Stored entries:
--- START ---

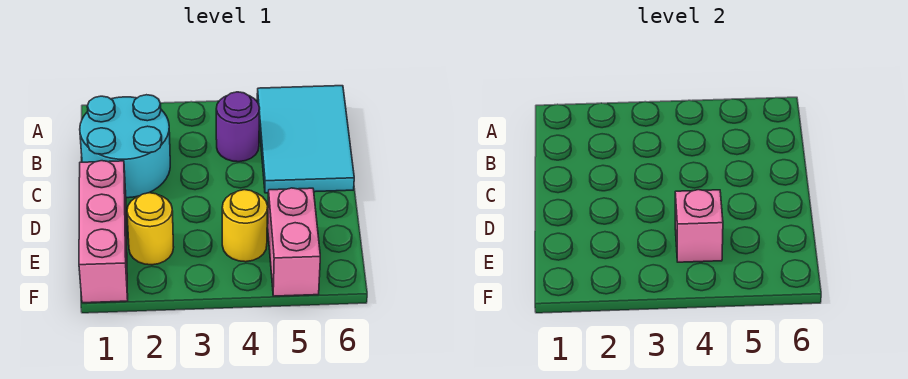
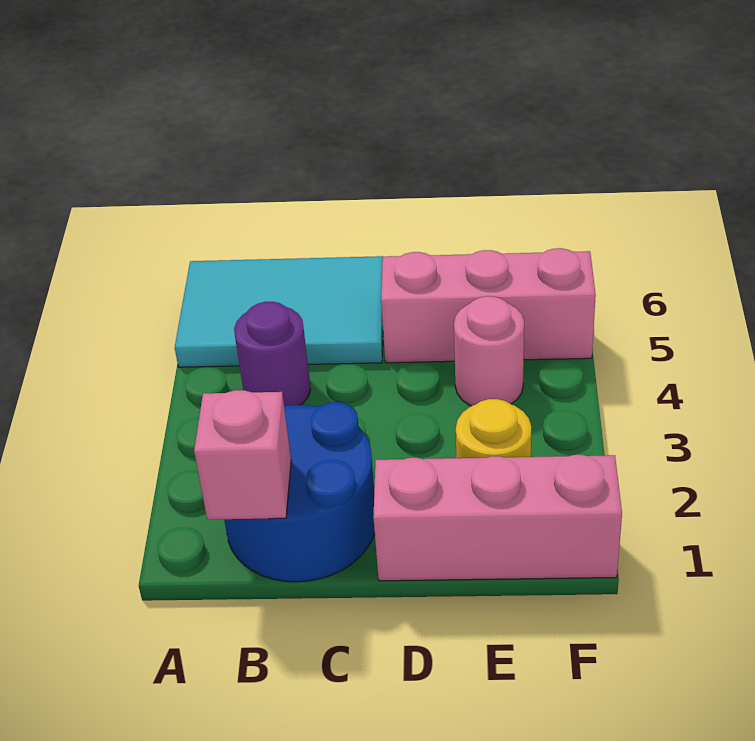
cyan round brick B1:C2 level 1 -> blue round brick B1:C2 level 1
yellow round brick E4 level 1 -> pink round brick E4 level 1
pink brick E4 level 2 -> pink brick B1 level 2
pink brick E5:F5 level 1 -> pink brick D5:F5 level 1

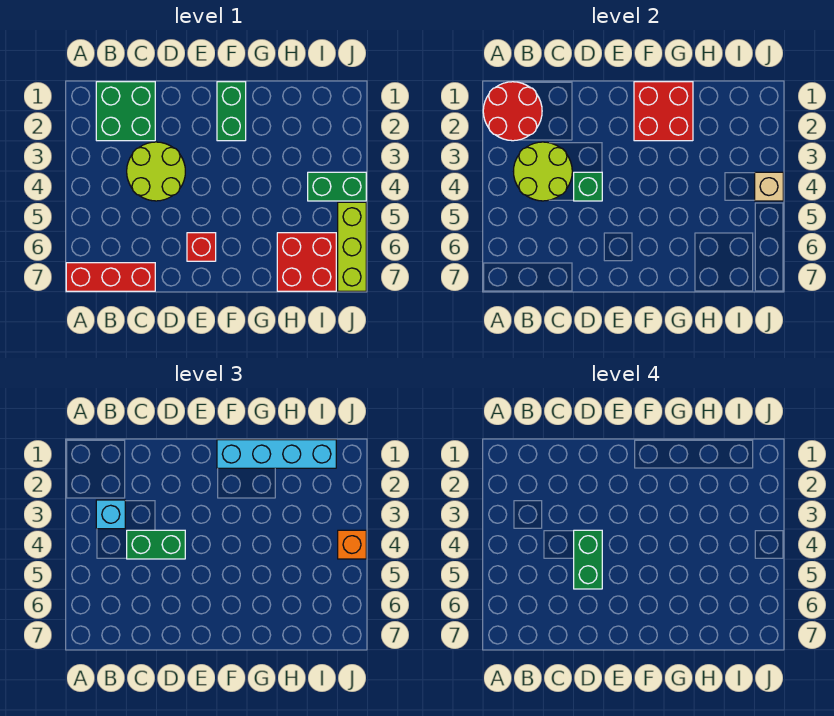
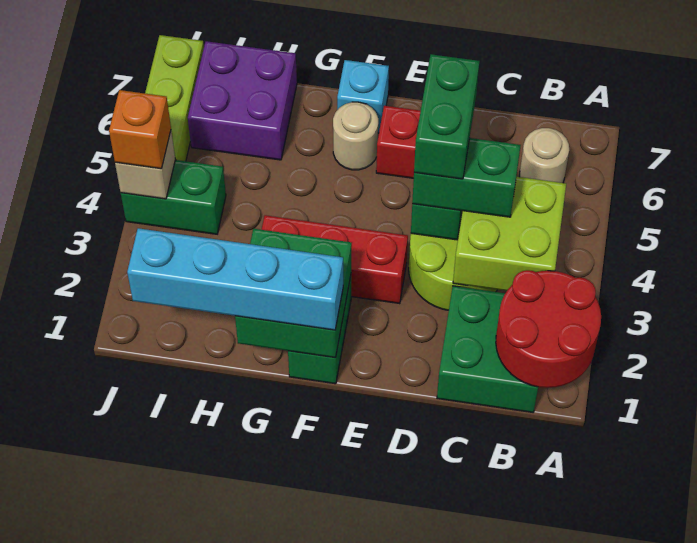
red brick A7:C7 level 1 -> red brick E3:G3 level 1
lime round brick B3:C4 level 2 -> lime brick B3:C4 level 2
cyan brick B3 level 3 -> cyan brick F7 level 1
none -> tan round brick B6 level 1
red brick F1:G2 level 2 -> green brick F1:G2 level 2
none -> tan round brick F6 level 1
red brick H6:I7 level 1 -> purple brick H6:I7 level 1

--- END ---

• Your assignment
Your answer must be the lines from the one containing "yellow round brick" through the final line of the entries, duplicated exactly, with both ends kept and all pictures left out.

• Finished exercise
yellow round brick E4 level 1 -> pink round brick E4 level 1
pink brick E4 level 2 -> pink brick B1 level 2
pink brick E5:F5 level 1 -> pink brick D5:F5 level 1

red brick A7:C7 level 1 -> red brick E3:G3 level 1
lime round brick B3:C4 level 2 -> lime brick B3:C4 level 2
cyan brick B3 level 3 -> cyan brick F7 level 1
none -> tan round brick B6 level 1
red brick F1:G2 level 2 -> green brick F1:G2 level 2
none -> tan round brick F6 level 1
red brick H6:I7 level 1 -> purple brick H6:I7 level 1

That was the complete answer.